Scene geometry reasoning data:

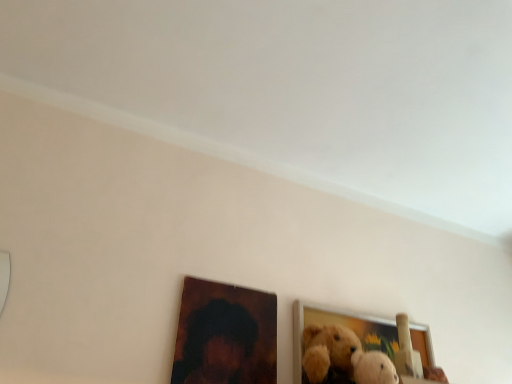
Question: Considering the positions of point (332, 311) and point (209, 375), is point (332, 311) closer or farther from the camera than point (209, 375)?

Choices:
 (A) farther
 (B) closer

Answer: (A)

Question: Visually, is wooden picture frame at lower right, positioned as the 2th picture frame in left-to-right order, positioned to the left or to the right of wooden picture frame at lower center, arranged as the first picture frame when viewed from the left?

Choices:
 (A) right
 (B) left

Answer: (A)

Question: Relative to wooden picture frame at lower center, the 2th picture frame when ordered from right to left, is wooden picture frame at lower right, which is the 1th picture frame from right to left, in front or behind?

Choices:
 (A) behind
 (B) front

Answer: (A)

Question: Is wooden picture frame at lower center, arranged as the first picture frame when viewed from the left, to the left or to the right of wooden picture frame at lower right, positioned as the 2th picture frame in left-to-right order, in the image?

Choices:
 (A) right
 (B) left

Answer: (B)

Question: Which is correct: wooden picture frame at lower center, arranged as the first picture frame when viewed from the left, is inside wooden picture frame at lower right, positioned as the 2th picture frame in left-to-right order, or outside of it?

Choices:
 (A) inside
 (B) outside

Answer: (B)

Question: In terms of width, does wooden picture frame at lower center, arranged as the first picture frame when viewed from the left, look wider or thinner when compared to wooden picture frame at lower right, which is the 1th picture frame from right to left?

Choices:
 (A) wide
 (B) thin

Answer: (B)

Question: From a real-world perspective, is wooden picture frame at lower center, the 2th picture frame when ordered from right to left, positioned above or below wooden picture frame at lower right, positioned as the 2th picture frame in left-to-right order?

Choices:
 (A) below
 (B) above

Answer: (B)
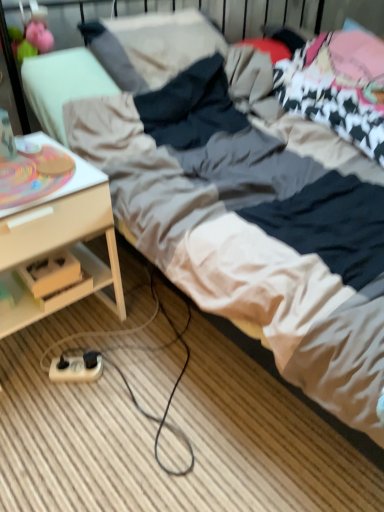
Where is `vacant area situated to the left side of beige plastic extension cord at lower left`? vacant area situated to the left side of beige plastic extension cord at lower left is located at coordinates (30, 370).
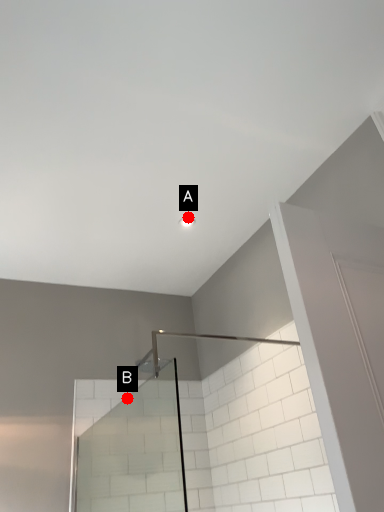
Question: Two points are circled on the image, labeled by A and B beside each circle. Which point is further to the camera?

Choices:
 (A) A is further
 (B) B is further

Answer: (B)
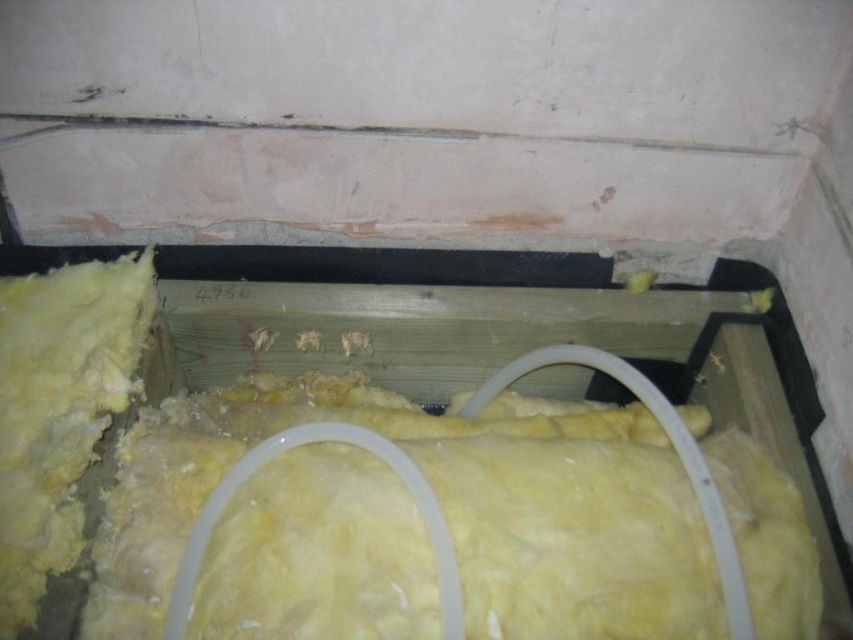
Which is above, yellow fiberglass insulation at center or yellow wool insulation at left?

yellow wool insulation at left is above.

Who is taller, yellow fiberglass insulation at center or yellow wool insulation at left?

yellow wool insulation at left is taller.

Is point (807, 588) less distant than point (19, 356)?

Yes, point (807, 588) is closer to viewer.

Locate an element on the screen. The height and width of the screenshot is (640, 853). yellow fiberglass insulation at center is located at coordinates (445, 515).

WHAT NEEDS TO BE DONE -
Pick out each line of the data above that contains the string "taller", with case counting, and copy those lines.

YOUR RESPONSE -
Who is taller, yellow fiberglass insulation at center or yellow wool insulation at left?
yellow wool insulation at left is taller.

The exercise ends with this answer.